**Aim of the task:** Copy the listing below, replacing every "translucent plastic hand at center" with "clear plastic hand at center" and keeping everything else unchanged.

**Information given:**

= = = = =

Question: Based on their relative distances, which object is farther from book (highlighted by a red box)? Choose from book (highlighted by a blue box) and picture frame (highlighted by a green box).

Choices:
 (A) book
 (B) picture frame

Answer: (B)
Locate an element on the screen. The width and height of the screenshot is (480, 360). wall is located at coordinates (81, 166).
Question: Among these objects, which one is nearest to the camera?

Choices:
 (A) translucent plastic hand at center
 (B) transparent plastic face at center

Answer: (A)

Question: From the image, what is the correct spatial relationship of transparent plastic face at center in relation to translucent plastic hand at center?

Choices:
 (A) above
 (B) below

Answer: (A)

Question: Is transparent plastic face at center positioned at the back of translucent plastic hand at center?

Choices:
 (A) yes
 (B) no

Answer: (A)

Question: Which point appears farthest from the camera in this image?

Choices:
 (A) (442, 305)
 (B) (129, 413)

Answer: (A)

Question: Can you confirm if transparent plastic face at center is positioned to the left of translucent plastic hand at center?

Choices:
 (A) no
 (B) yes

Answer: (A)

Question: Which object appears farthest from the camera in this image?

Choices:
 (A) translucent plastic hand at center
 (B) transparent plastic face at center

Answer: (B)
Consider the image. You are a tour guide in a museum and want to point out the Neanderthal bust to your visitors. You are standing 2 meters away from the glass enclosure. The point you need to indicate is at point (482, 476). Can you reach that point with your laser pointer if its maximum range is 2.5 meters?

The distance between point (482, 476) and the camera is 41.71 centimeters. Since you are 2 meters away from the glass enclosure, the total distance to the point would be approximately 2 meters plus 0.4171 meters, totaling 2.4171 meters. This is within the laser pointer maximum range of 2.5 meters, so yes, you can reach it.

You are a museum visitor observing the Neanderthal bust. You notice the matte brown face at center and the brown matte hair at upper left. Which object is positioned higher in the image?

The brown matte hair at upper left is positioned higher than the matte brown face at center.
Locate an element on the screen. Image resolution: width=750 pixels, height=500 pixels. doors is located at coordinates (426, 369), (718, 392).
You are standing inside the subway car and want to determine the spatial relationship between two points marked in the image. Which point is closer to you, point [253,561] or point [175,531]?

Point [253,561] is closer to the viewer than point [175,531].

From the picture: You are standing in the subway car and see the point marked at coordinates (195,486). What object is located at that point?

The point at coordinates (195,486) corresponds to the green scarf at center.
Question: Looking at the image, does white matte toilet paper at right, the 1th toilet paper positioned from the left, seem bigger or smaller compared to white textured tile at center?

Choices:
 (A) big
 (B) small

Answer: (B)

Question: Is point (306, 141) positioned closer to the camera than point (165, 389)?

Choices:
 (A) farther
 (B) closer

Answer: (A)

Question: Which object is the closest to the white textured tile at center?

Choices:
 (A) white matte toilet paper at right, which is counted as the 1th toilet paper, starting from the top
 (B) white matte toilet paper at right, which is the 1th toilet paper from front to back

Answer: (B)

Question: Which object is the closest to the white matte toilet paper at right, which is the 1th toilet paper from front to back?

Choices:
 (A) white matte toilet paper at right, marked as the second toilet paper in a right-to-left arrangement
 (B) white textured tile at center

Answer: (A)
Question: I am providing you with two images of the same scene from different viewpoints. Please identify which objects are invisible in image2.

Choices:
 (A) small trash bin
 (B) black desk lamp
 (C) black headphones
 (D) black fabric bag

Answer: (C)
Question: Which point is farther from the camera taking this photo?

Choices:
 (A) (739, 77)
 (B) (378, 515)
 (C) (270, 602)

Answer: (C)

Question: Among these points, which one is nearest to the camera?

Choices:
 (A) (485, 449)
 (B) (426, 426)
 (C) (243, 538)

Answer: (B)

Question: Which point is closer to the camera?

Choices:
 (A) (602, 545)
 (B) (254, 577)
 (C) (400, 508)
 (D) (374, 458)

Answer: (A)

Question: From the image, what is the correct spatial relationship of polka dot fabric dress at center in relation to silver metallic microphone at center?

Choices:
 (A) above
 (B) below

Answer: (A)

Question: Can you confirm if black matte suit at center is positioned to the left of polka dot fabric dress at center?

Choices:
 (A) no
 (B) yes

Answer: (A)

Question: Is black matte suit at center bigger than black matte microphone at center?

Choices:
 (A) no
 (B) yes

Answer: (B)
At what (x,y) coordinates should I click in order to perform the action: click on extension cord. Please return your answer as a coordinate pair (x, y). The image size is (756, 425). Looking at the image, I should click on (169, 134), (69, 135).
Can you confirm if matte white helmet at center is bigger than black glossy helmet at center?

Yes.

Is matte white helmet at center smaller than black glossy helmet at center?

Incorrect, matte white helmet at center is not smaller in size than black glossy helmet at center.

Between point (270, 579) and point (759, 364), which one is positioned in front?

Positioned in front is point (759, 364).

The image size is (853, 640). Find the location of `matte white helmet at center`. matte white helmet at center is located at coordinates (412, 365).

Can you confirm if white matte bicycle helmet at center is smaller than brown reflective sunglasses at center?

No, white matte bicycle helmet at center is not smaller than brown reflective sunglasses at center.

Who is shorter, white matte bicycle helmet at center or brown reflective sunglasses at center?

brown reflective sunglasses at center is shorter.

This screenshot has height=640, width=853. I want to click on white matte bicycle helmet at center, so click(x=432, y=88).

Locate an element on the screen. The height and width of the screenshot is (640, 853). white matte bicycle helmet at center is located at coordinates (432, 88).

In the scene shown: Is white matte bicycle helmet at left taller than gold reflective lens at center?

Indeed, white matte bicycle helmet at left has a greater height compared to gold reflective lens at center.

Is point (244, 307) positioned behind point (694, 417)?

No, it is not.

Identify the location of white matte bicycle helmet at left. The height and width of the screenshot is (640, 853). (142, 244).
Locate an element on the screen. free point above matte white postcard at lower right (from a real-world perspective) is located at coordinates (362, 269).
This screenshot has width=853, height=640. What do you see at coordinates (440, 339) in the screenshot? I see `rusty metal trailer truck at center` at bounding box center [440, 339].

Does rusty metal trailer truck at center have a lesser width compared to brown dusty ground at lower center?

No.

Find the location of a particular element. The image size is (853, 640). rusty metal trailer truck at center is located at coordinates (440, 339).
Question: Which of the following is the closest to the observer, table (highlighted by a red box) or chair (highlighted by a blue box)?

= = = = =

**Output of the task:**
Question: Based on their relative distances, which object is farther from book (highlighted by a red box)? Choose from book (highlighted by a blue box) and picture frame (highlighted by a green box).

Choices:
 (A) book
 (B) picture frame

Answer: (B)
Locate an element on the screen. The width and height of the screenshot is (480, 360). wall is located at coordinates (81, 166).
Question: Among these objects, which one is nearest to the camera?

Choices:
 (A) clear plastic hand at center
 (B) transparent plastic face at center

Answer: (A)

Question: From the image, what is the correct spatial relationship of transparent plastic face at center in relation to clear plastic hand at center?

Choices:
 (A) above
 (B) below

Answer: (A)

Question: Is transparent plastic face at center positioned at the back of clear plastic hand at center?

Choices:
 (A) yes
 (B) no

Answer: (A)

Question: Which point appears farthest from the camera in this image?

Choices:
 (A) (442, 305)
 (B) (129, 413)

Answer: (A)

Question: Can you confirm if transparent plastic face at center is positioned to the left of clear plastic hand at center?

Choices:
 (A) no
 (B) yes

Answer: (A)

Question: Which object appears farthest from the camera in this image?

Choices:
 (A) clear plastic hand at center
 (B) transparent plastic face at center

Answer: (B)
Consider the image. You are a tour guide in a museum and want to point out the Neanderthal bust to your visitors. You are standing 2 meters away from the glass enclosure. The point you need to indicate is at point (482, 476). Can you reach that point with your laser pointer if its maximum range is 2.5 meters?

The distance between point (482, 476) and the camera is 41.71 centimeters. Since you are 2 meters away from the glass enclosure, the total distance to the point would be approximately 2 meters plus 0.4171 meters, totaling 2.4171 meters. This is within the laser pointer maximum range of 2.5 meters, so yes, you can reach it.

You are a museum visitor observing the Neanderthal bust. You notice the matte brown face at center and the brown matte hair at upper left. Which object is positioned higher in the image?

The brown matte hair at upper left is positioned higher than the matte brown face at center.
Locate an element on the screen. Image resolution: width=750 pixels, height=500 pixels. doors is located at coordinates (426, 369), (718, 392).
You are standing inside the subway car and want to determine the spatial relationship between two points marked in the image. Which point is closer to you, point [253,561] or point [175,531]?

Point [253,561] is closer to the viewer than point [175,531].

From the picture: You are standing in the subway car and see the point marked at coordinates (195,486). What object is located at that point?

The point at coordinates (195,486) corresponds to the green scarf at center.
Question: Looking at the image, does white matte toilet paper at right, the 1th toilet paper positioned from the left, seem bigger or smaller compared to white textured tile at center?

Choices:
 (A) big
 (B) small

Answer: (B)

Question: Is point (306, 141) positioned closer to the camera than point (165, 389)?

Choices:
 (A) farther
 (B) closer

Answer: (A)

Question: Which object is the closest to the white textured tile at center?

Choices:
 (A) white matte toilet paper at right, which is counted as the 1th toilet paper, starting from the top
 (B) white matte toilet paper at right, which is the 1th toilet paper from front to back

Answer: (B)

Question: Which object is the closest to the white matte toilet paper at right, which is the 1th toilet paper from front to back?

Choices:
 (A) white matte toilet paper at right, marked as the second toilet paper in a right-to-left arrangement
 (B) white textured tile at center

Answer: (A)
Question: I am providing you with two images of the same scene from different viewpoints. Please identify which objects are invisible in image2.

Choices:
 (A) small trash bin
 (B) black desk lamp
 (C) black headphones
 (D) black fabric bag

Answer: (C)
Question: Which point is farther from the camera taking this photo?

Choices:
 (A) (739, 77)
 (B) (378, 515)
 (C) (270, 602)

Answer: (C)

Question: Among these points, which one is nearest to the camera?

Choices:
 (A) (485, 449)
 (B) (426, 426)
 (C) (243, 538)

Answer: (B)

Question: Which point is closer to the camera?

Choices:
 (A) (602, 545)
 (B) (254, 577)
 (C) (400, 508)
 (D) (374, 458)

Answer: (A)

Question: From the image, what is the correct spatial relationship of polka dot fabric dress at center in relation to silver metallic microphone at center?

Choices:
 (A) above
 (B) below

Answer: (A)

Question: Can you confirm if black matte suit at center is positioned to the left of polka dot fabric dress at center?

Choices:
 (A) no
 (B) yes

Answer: (A)

Question: Is black matte suit at center bigger than black matte microphone at center?

Choices:
 (A) no
 (B) yes

Answer: (B)
At what (x,y) coordinates should I click in order to perform the action: click on extension cord. Please return your answer as a coordinate pair (x, y). The image size is (756, 425). Looking at the image, I should click on (169, 134), (69, 135).
Can you confirm if matte white helmet at center is bigger than black glossy helmet at center?

Yes.

Is matte white helmet at center smaller than black glossy helmet at center?

Incorrect, matte white helmet at center is not smaller in size than black glossy helmet at center.

Between point (270, 579) and point (759, 364), which one is positioned in front?

Positioned in front is point (759, 364).

The image size is (853, 640). Find the location of `matte white helmet at center`. matte white helmet at center is located at coordinates (412, 365).

Can you confirm if white matte bicycle helmet at center is smaller than brown reflective sunglasses at center?

No, white matte bicycle helmet at center is not smaller than brown reflective sunglasses at center.

Who is shorter, white matte bicycle helmet at center or brown reflective sunglasses at center?

brown reflective sunglasses at center is shorter.

This screenshot has height=640, width=853. I want to click on white matte bicycle helmet at center, so click(x=432, y=88).

Locate an element on the screen. The height and width of the screenshot is (640, 853). white matte bicycle helmet at center is located at coordinates (432, 88).

In the scene shown: Is white matte bicycle helmet at left taller than gold reflective lens at center?

Indeed, white matte bicycle helmet at left has a greater height compared to gold reflective lens at center.

Is point (244, 307) positioned behind point (694, 417)?

No, it is not.

Identify the location of white matte bicycle helmet at left. The height and width of the screenshot is (640, 853). (142, 244).
Locate an element on the screen. free point above matte white postcard at lower right (from a real-world perspective) is located at coordinates (362, 269).
This screenshot has width=853, height=640. What do you see at coordinates (440, 339) in the screenshot? I see `rusty metal trailer truck at center` at bounding box center [440, 339].

Does rusty metal trailer truck at center have a lesser width compared to brown dusty ground at lower center?

No.

Find the location of a particular element. The image size is (853, 640). rusty metal trailer truck at center is located at coordinates (440, 339).
Question: Which of the following is the closest to the observer, table (highlighted by a red box) or chair (highlighted by a blue box)?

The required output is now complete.